* [What to work on]
Restate word for word the lines of the material below, from the line with "red brick G6:I6" to the line with "red brick L8 level 3 -> none", both lines included, and no others.

* [Provided records]
········

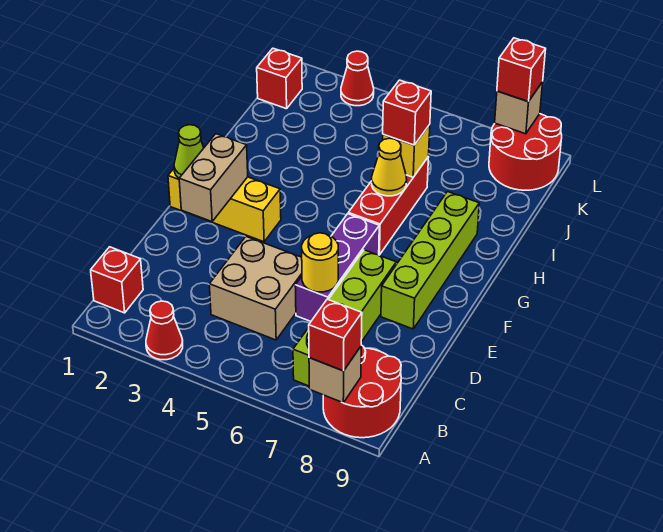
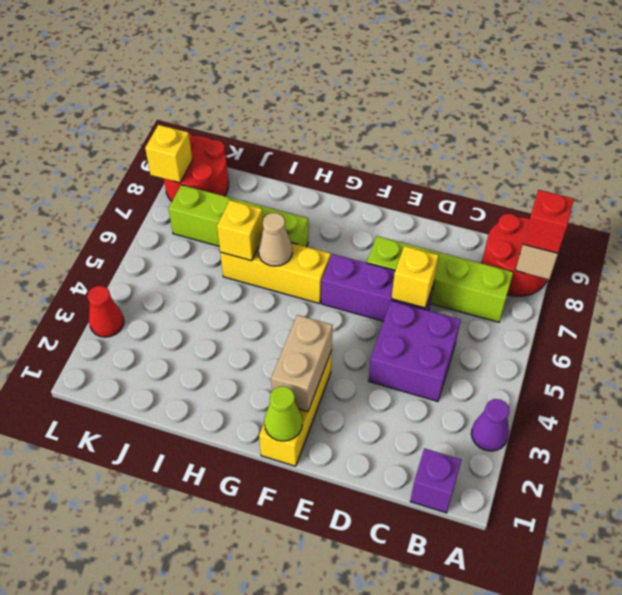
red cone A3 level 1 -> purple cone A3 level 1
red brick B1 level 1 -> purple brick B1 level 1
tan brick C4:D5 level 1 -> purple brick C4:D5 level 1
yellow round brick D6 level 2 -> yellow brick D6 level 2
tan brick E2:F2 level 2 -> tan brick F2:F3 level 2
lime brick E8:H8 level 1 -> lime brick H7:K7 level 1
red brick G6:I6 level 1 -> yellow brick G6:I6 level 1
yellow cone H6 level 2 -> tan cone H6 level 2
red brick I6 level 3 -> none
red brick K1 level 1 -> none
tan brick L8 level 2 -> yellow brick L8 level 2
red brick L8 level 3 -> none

········

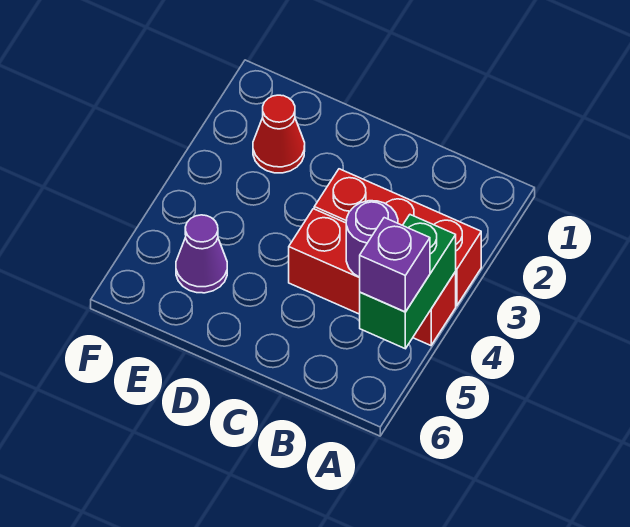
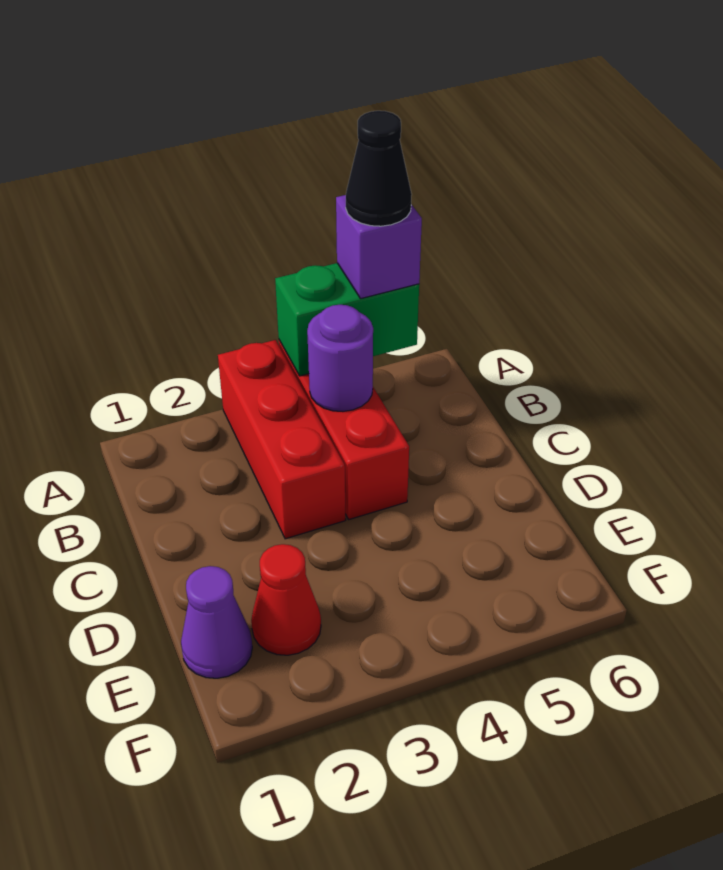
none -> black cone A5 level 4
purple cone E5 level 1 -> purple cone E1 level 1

········

* [Answer for this exercise]
red brick G6:I6 level 1 -> yellow brick G6:I6 level 1
yellow cone H6 level 2 -> tan cone H6 level 2
red brick I6 level 3 -> none
red brick K1 level 1 -> none
tan brick L8 level 2 -> yellow brick L8 level 2
red brick L8 level 3 -> none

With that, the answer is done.